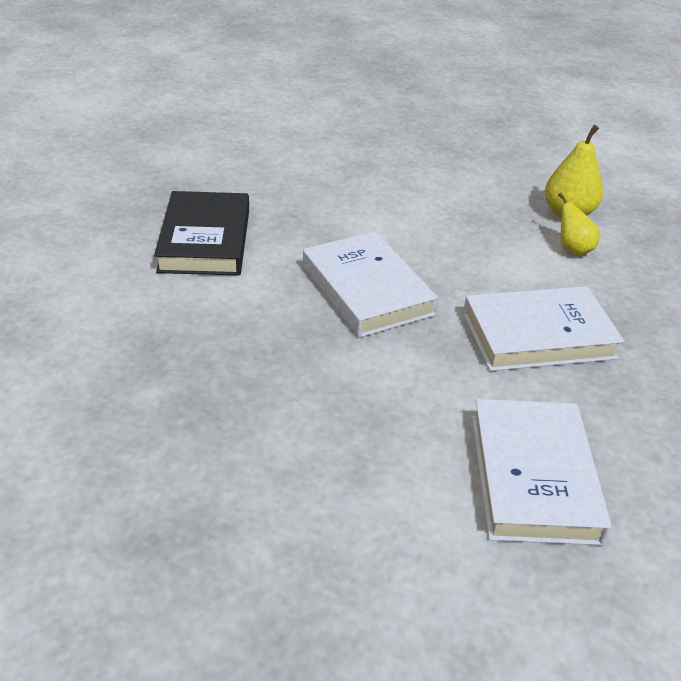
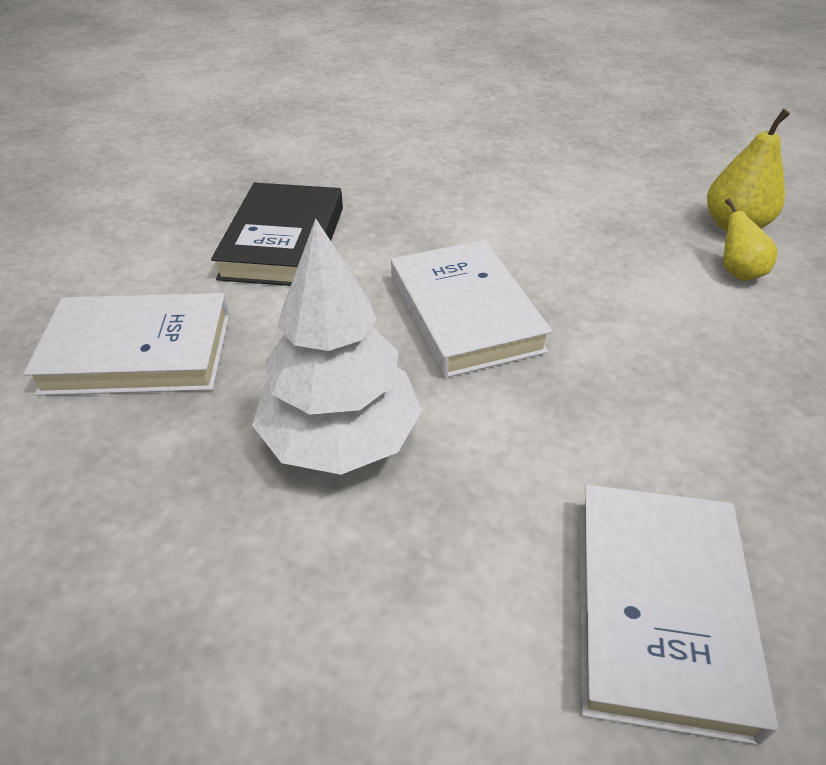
camera: 10 degrees right, 5 degrees up
(288, 384) = (340, 438): none -> white tree
(538, 335) = (683, 389): white book -> white book (138, 353)

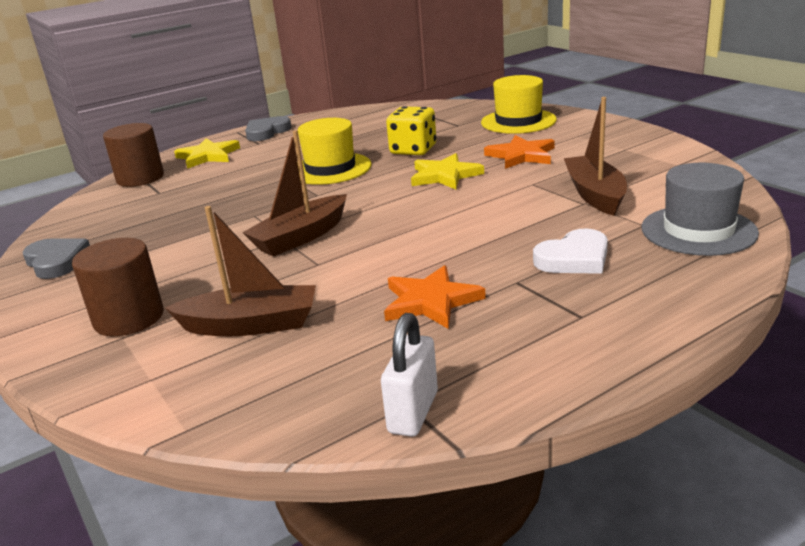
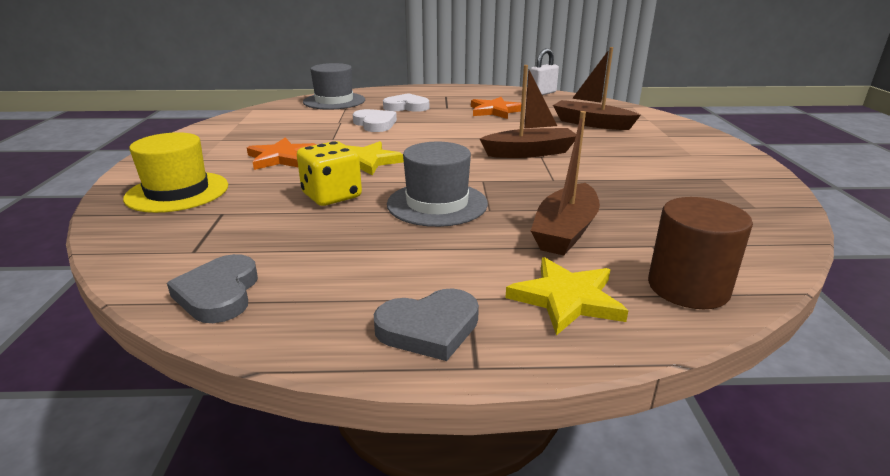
camera: 150 degrees left, 0 degrees up
(56, 261) = (749, 192): grey heart -> grey heart (219, 293)
(129, 318) = (666, 142): brown cylinder -> none
(330, 169) = (437, 204): yellow hat -> grey hat
(538, 214) = (375, 124): none -> white heart
(595, 195) = (324, 123): brown boat -> brown boat (565, 231)

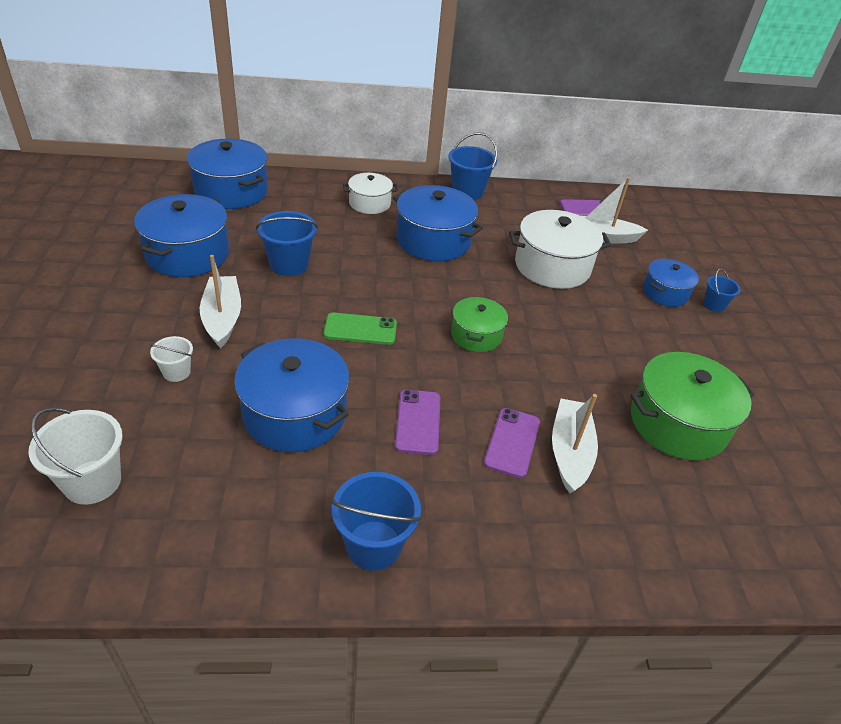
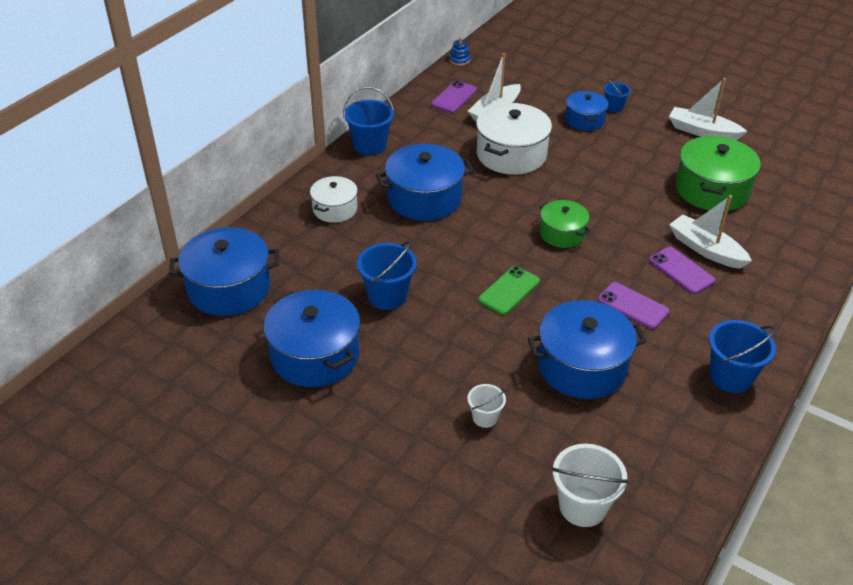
camera: 50 degrees left, 0 degrees up
(222, 318) = (432, 365): white boat -> white boat (702, 132)
(643, 195) = (459, 60): none -> blue stacking toy

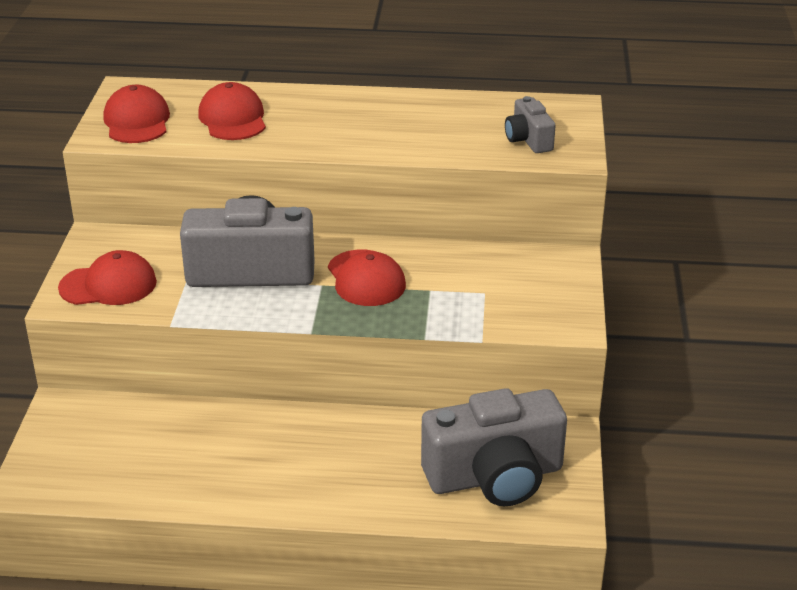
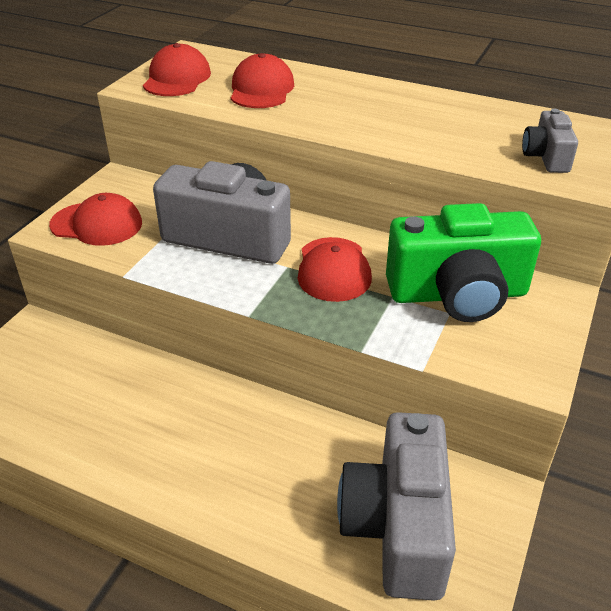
camera: 20 degrees right, 5 degrees up
(485, 276) = (458, 294): none -> green camera
(495, 476) = (397, 526): grey camera -> grey camera turned 90 degrees clockwise

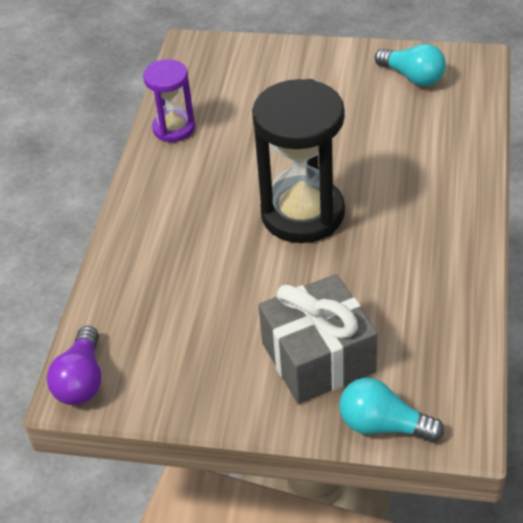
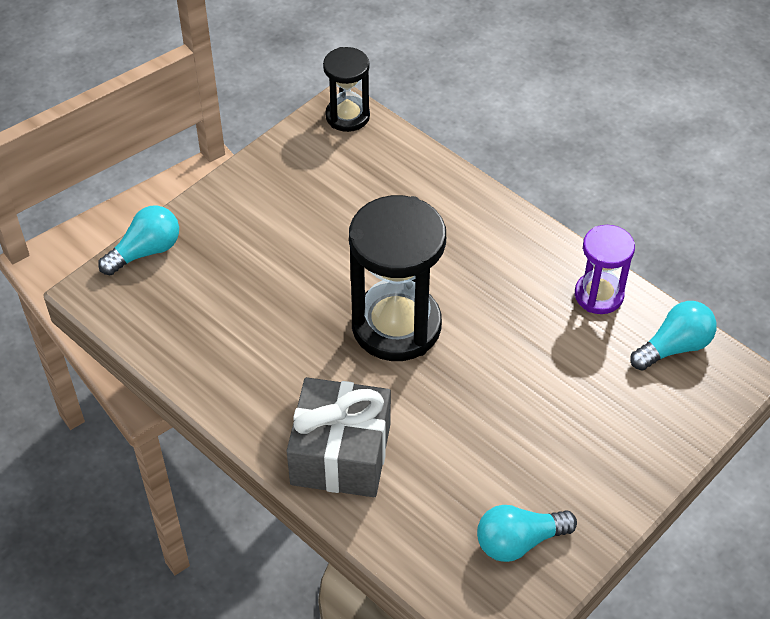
camera: 120 degrees right, 5 degrees up
(82, 380) = (347, 116): purple light bulb -> black hourglass
(191, 78) = (674, 347): none -> turquoise light bulb
(318, 357) = (237, 249): grey gift -> grey gift (340, 454)

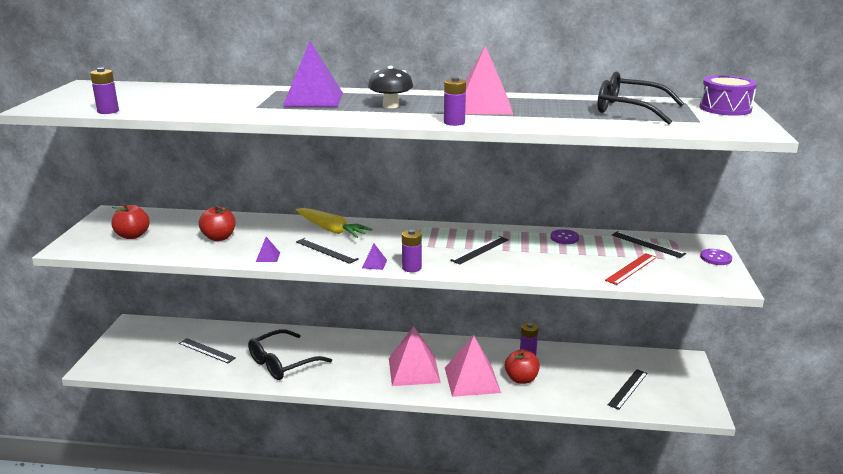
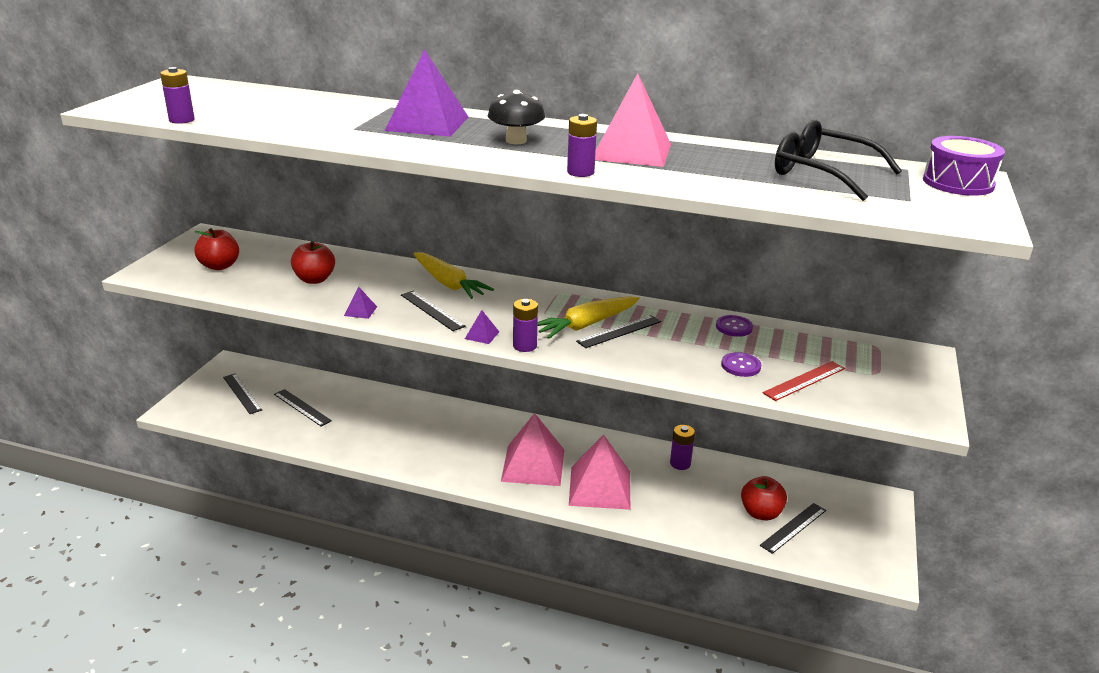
camera: 10 degrees right, 5 degrees up
(282, 363) = (381, 435): black glasses -> none
(453, 248) = (586, 325): none -> yellow carrot
(521, 379) = (661, 495): red apple -> red apple (761, 513)
(647, 244) = (840, 349): black ruler -> black ruler (242, 393)
(715, 258) = (925, 379): purple button -> purple button (741, 366)

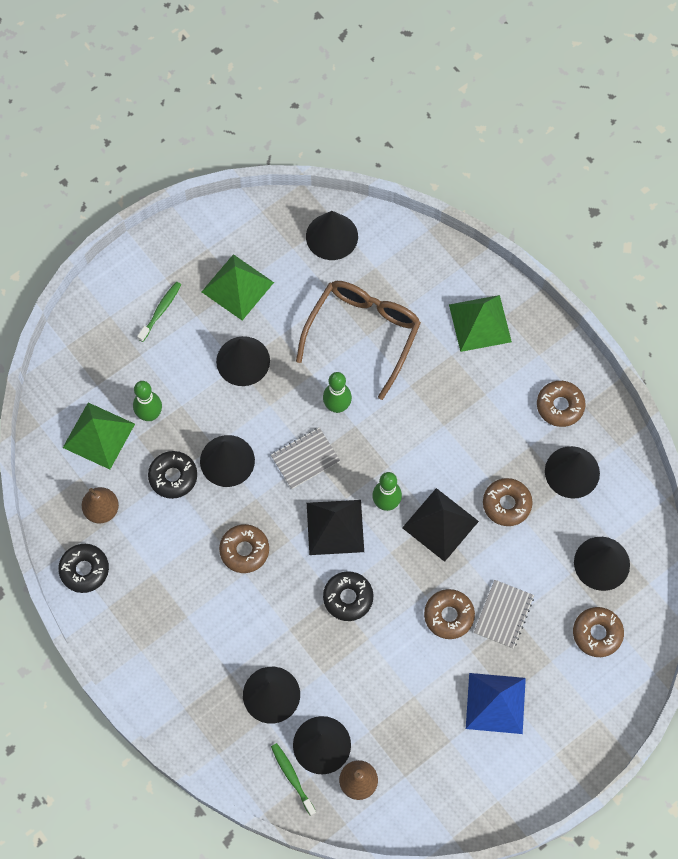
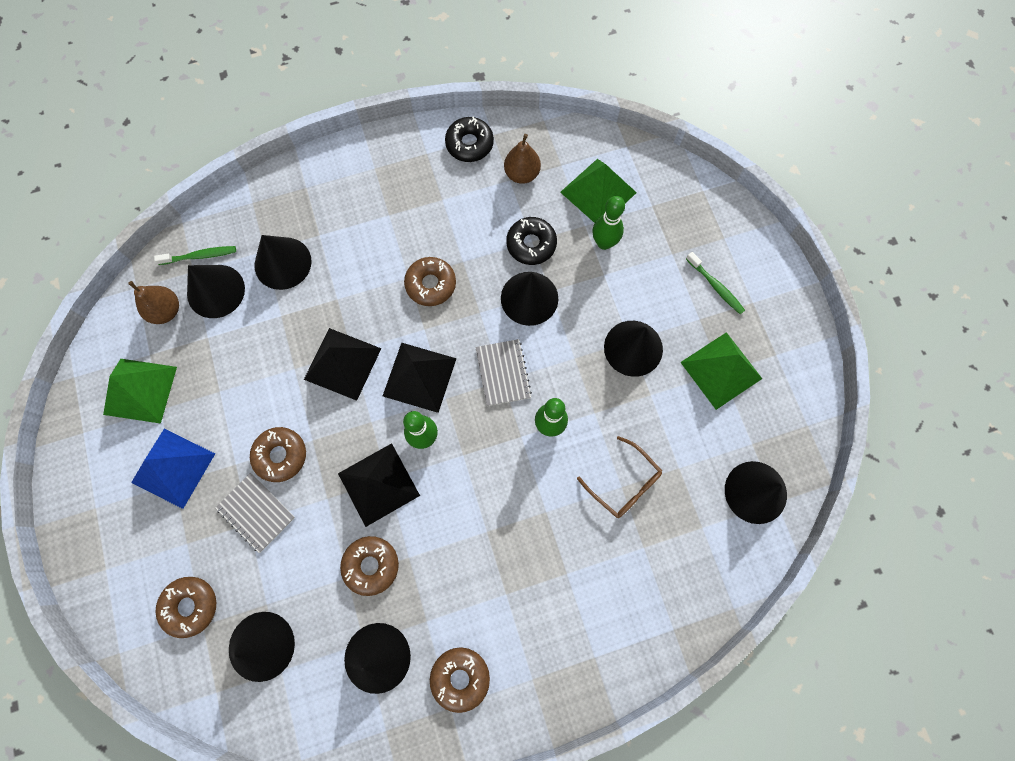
camera: 110 degrees right, 5 degrees up
(348, 598) = (342, 363): black donut -> black pyramid
(363, 334) = (624, 483): brown glasses -> brown glasses, size x0.56
(480, 323) = (595, 623): green pyramid -> green pyramid (140, 390)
.....
- [AIM OF THE TASK]: The records above are to be copied exactly, with no pictures carried over.

- [EXERCISE SOLUTION]:
camera: 10 degrees right, 5 degrees up
(288, 384) = (340, 438): none -> white tree
(538, 335) = (683, 389): white book -> white book (138, 353)

camera: 150 degrees left, 0 degrees up
(56, 261) = (749, 192): grey heart -> grey heart (219, 293)
(129, 318) = (666, 142): brown cylinder -> none
(330, 169) = (437, 204): yellow hat -> grey hat
(538, 214) = (375, 124): none -> white heart
(595, 195) = (324, 123): brown boat -> brown boat (565, 231)

camera: 50 degrees left, 0 degrees up
(222, 318) = (432, 365): white boat -> white boat (702, 132)
(643, 195) = (459, 60): none -> blue stacking toy

camera: 20 degrees right, 5 degrees up
(485, 276) = (458, 294): none -> green camera
(495, 476) = (397, 526): grey camera -> grey camera turned 90 degrees clockwise

camera: 120 degrees right, 5 degrees up
(82, 380) = (347, 116): purple light bulb -> black hourglass
(191, 78) = (674, 347): none -> turquoise light bulb
(318, 357) = (237, 249): grey gift -> grey gift (340, 454)

camera: 10 degrees right, 5 degrees up
(282, 363) = (381, 435): black glasses -> none
(453, 248) = (586, 325): none -> yellow carrot
(521, 379) = (661, 495): red apple -> red apple (761, 513)
(647, 244) = (840, 349): black ruler -> black ruler (242, 393)
(715, 258) = (925, 379): purple button -> purple button (741, 366)

camera: 110 degrees right, 5 degrees up
(348, 598) = (342, 363): black donut -> black pyramid
(363, 334) = (624, 483): brown glasses -> brown glasses, size x0.56
(480, 323) = (595, 623): green pyramid -> green pyramid (140, 390)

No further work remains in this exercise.